┏━━

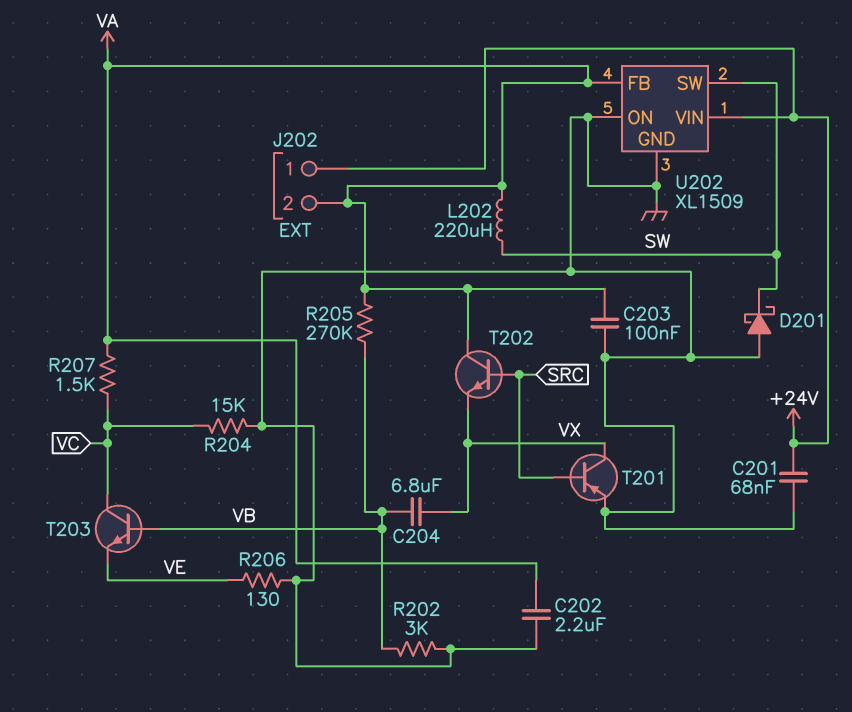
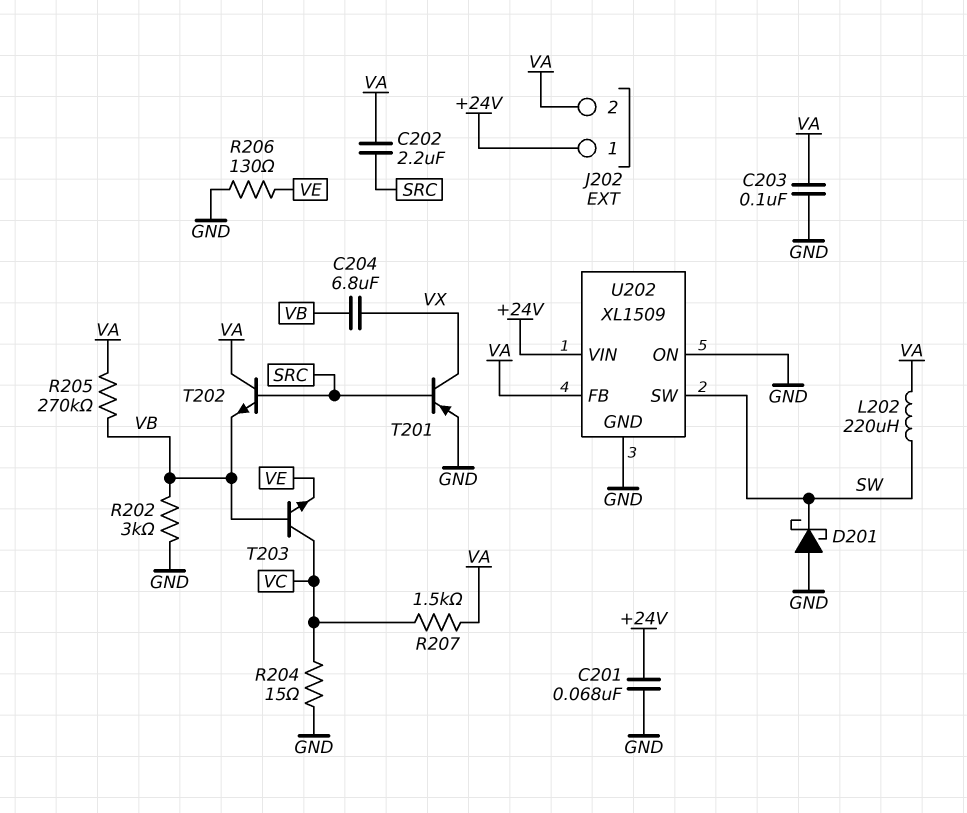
C202: 2.2uF (GND, VA) -> 2.2uF (SRC, VA)
R204: 15k (GND, VC) -> 15 (GND, VC)
T202: NPN (B SRC, C VA, E VX) -> NPN (B SRC, C VA, E VB)

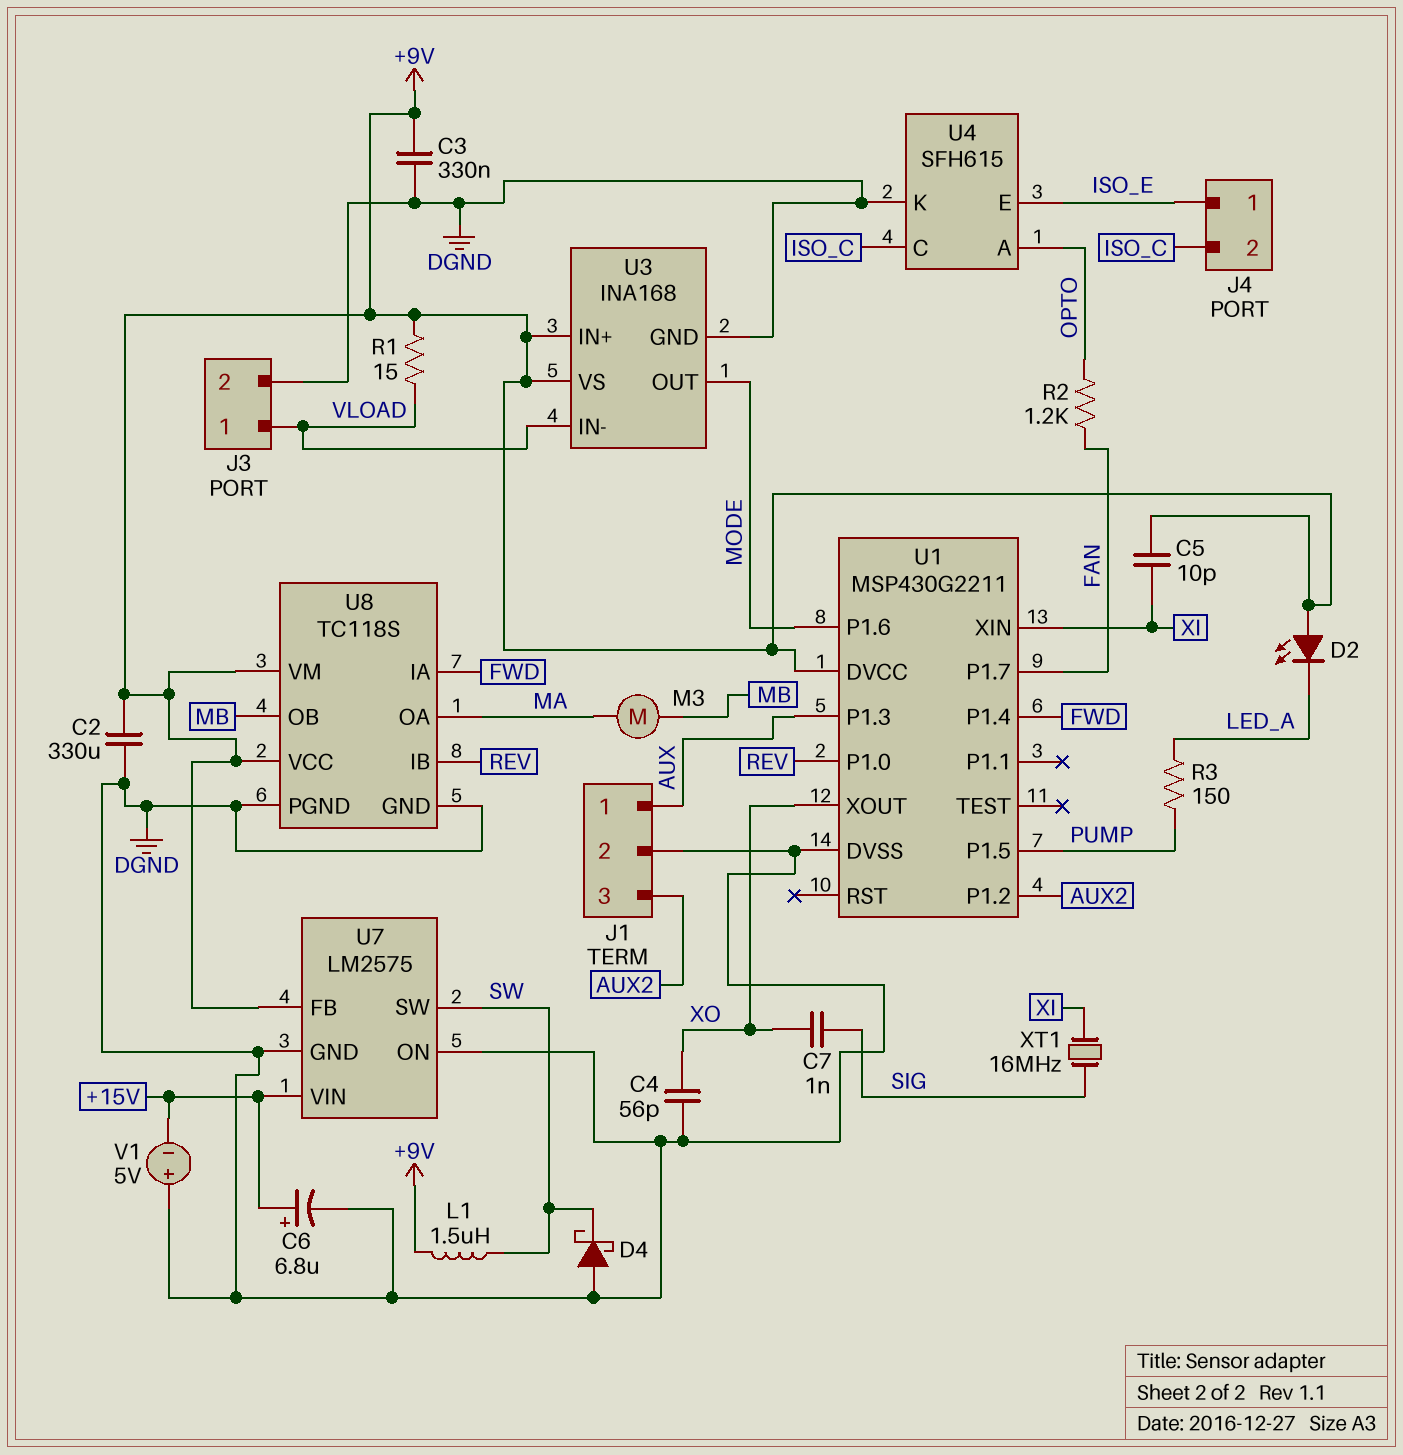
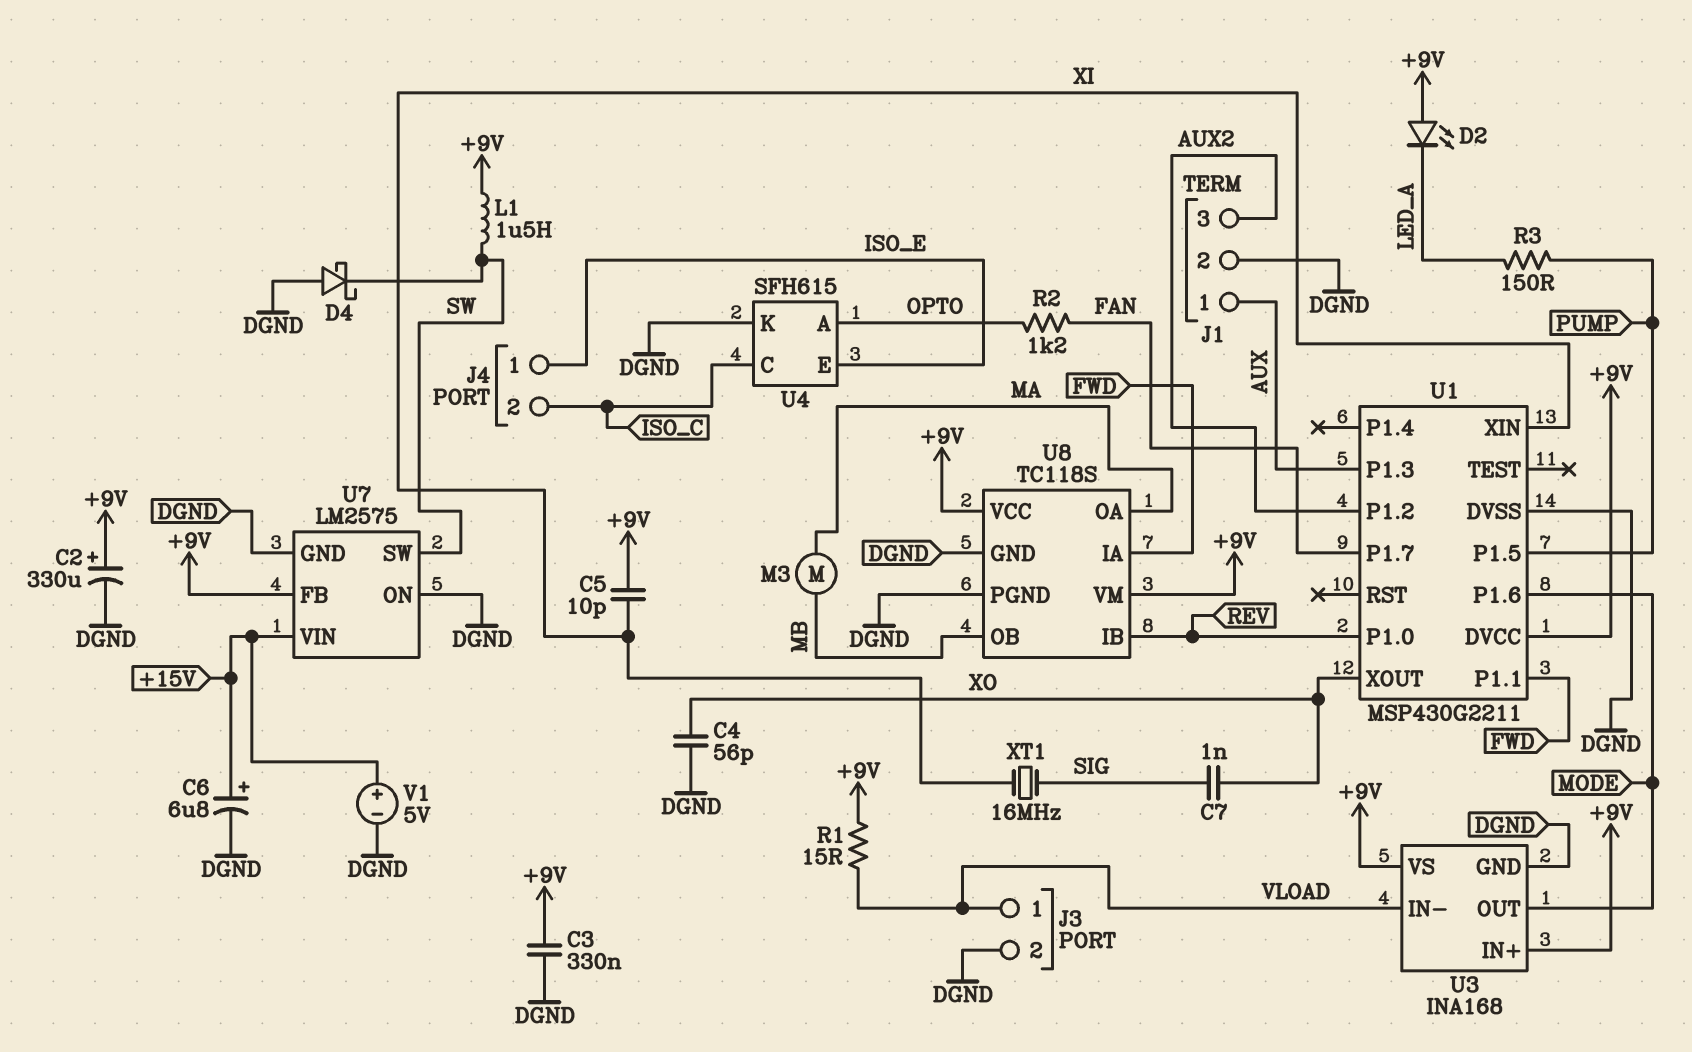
C2: 330uF (+9V, DGND) -> 330uF (plus +9V, minus DGND)
U1 pin P1.1: none -> FWD
U1 pin P1.4: FWD -> none
V1: 5V (plus DGND, minus +15V) -> 5V (plus +15V, minus DGND)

┗━━

* DESCRIPTION OF THE TASK *
Exactly as written, give every entry again, but not the pictures.

* RESULT *
C202: 2.2uF (GND, VA) -> 2.2uF (SRC, VA)
R204: 15k (GND, VC) -> 15 (GND, VC)
T202: NPN (B SRC, C VA, E VX) -> NPN (B SRC, C VA, E VB)

C2: 330uF (+9V, DGND) -> 330uF (plus +9V, minus DGND)
U1 pin P1.1: none -> FWD
U1 pin P1.4: FWD -> none
V1: 5V (plus DGND, minus +15V) -> 5V (plus +15V, minus DGND)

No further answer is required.